--- Goal of the exercise ---
For this exercise, retype the lines from the one that holds "none -> yellow plate E2 level 1" through the one that holds "none -> yellow cone H2 level 1" in the records below, both included, exactly and without pictures.

--- Exercise materials ---
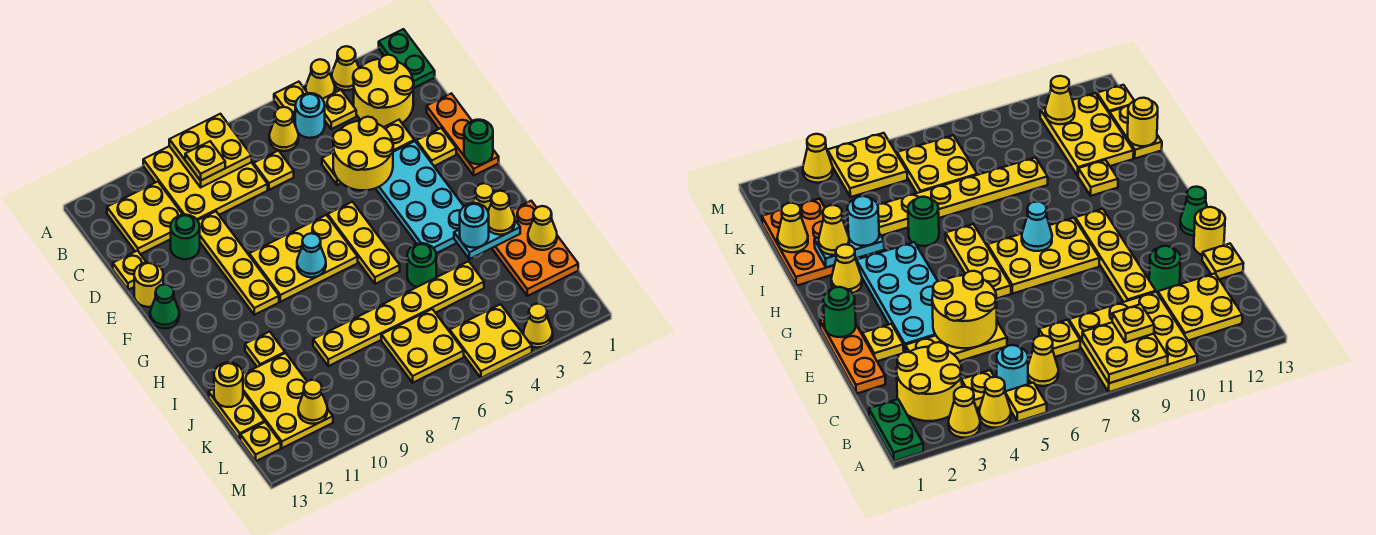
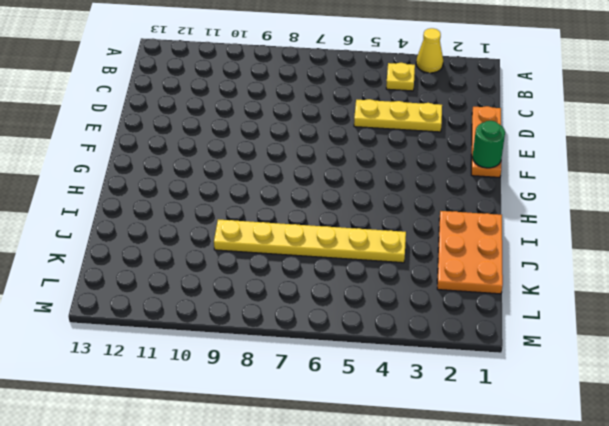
none -> green plate A1:B1 level 1
none -> yellow cone A4 level 1
none -> yellow plate A5 level 1
none -> yellow plate A8:C10 level 1

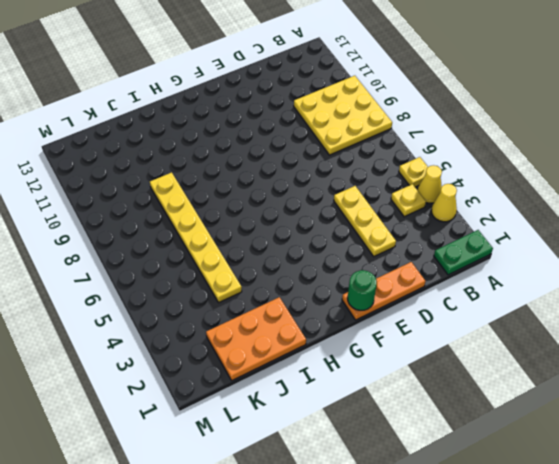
none -> yellow round brick B2:C3 level 1
none -> cyan round brick B5 level 1
none -> yellow cone B6 level 1
none -> yellow plate B11:C12 level 1

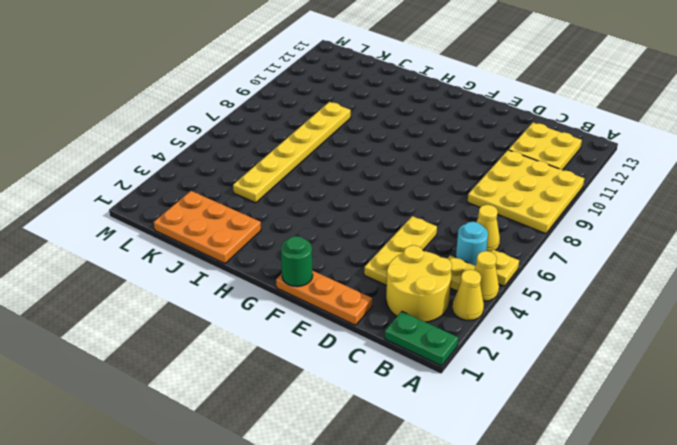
none -> yellow plate C7 level 1
none -> yellow plate D10:G10 level 1
none -> green round brick D11 level 1
none -> yellow plate D13 level 1

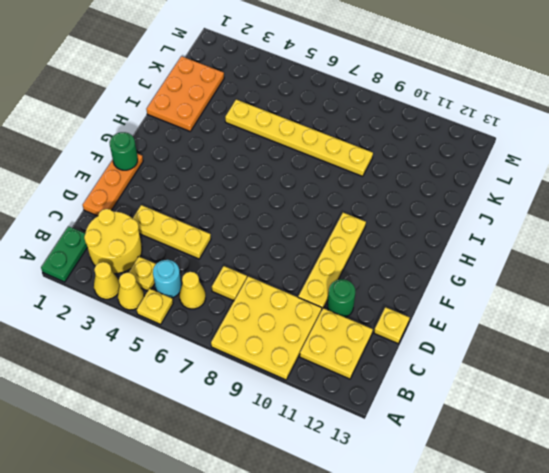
none -> yellow plate E2 level 1
none -> cyan plate E3:H4 level 1
none -> yellow round brick E13 level 1
none -> yellow plate F6:H6 level 1

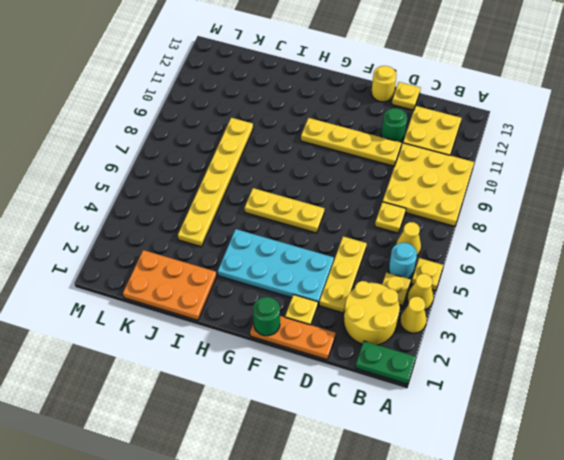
none -> yellow plate F7:G9 level 1
none -> green cone F13 level 1
none -> yellow cone H2 level 1
none -> green round brick I5 level 1

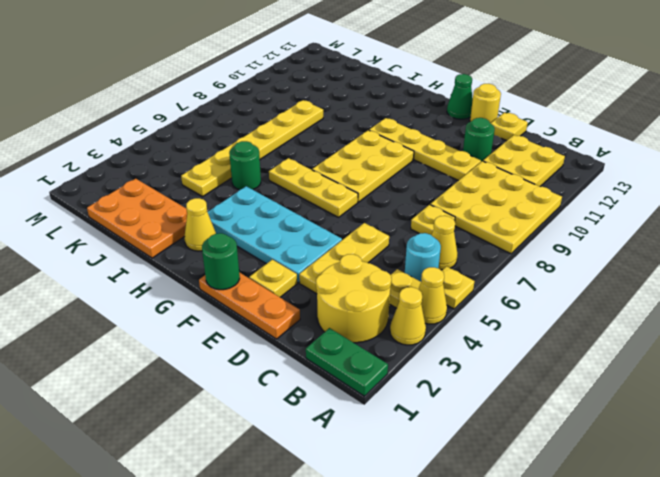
none -> yellow plate I11 level 1
none -> yellow plate J11:L12 level 1
none -> yellow plate J13:K13 level 1
none -> yellow plate K6:L7 level 1

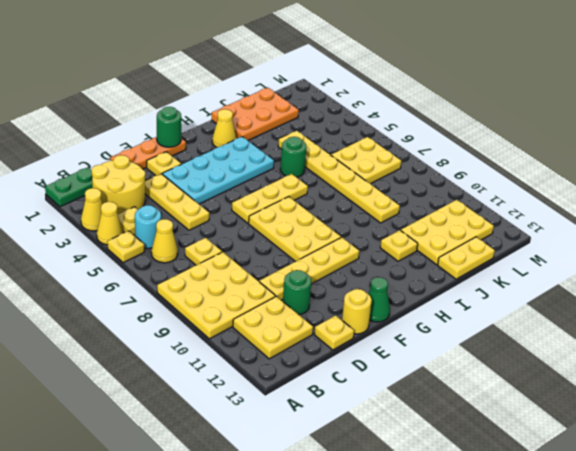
none -> yellow plate L4:M5 level 1
none -> yellow plate L13 level 1
none -> yellow cone M3 level 1
none -> yellow plate A8:B9 level 2

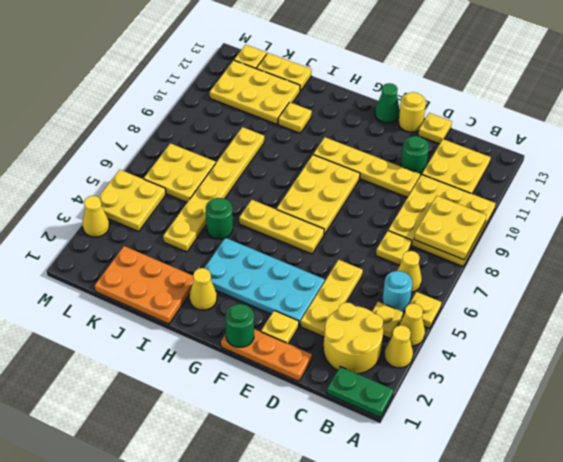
none -> yellow round brick D4:E5 level 2
none -> cyan cone G8 level 2
none -> cyan plate I2:I3 level 2
none -> yellow cone J1 level 2

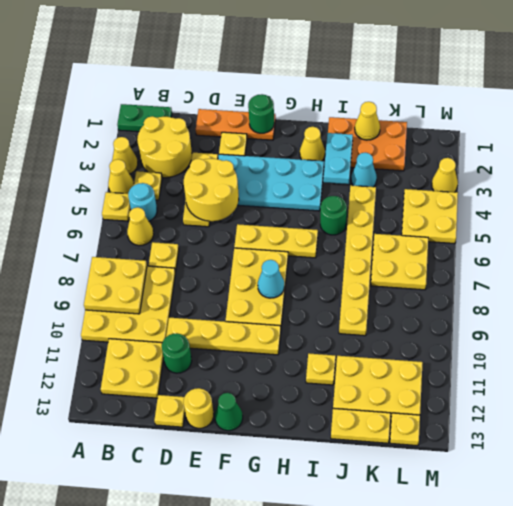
cyan cone J3 level 1 -> none
none -> yellow round brick J13 level 2
none -> yellow cone L11 level 2
none -> yellow plate B9 level 3
none -> yellow cone I2 level 3

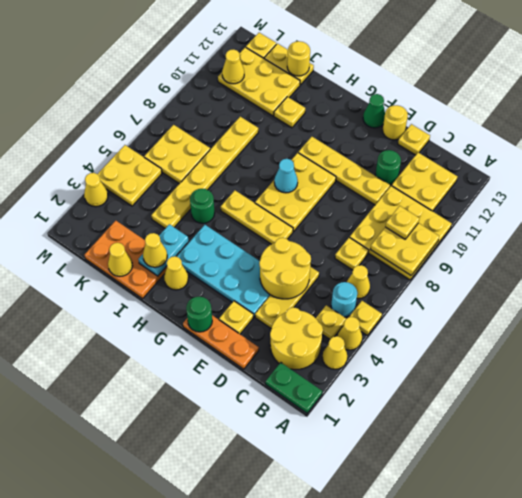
none -> cyan round brick I3 level 3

--- Reply to the exercise ---
none -> yellow plate E2 level 1
none -> cyan plate E3:H4 level 1
none -> yellow round brick E13 level 1
none -> yellow plate F6:H6 level 1

none -> yellow plate F7:G9 level 1
none -> green cone F13 level 1
none -> yellow cone H2 level 1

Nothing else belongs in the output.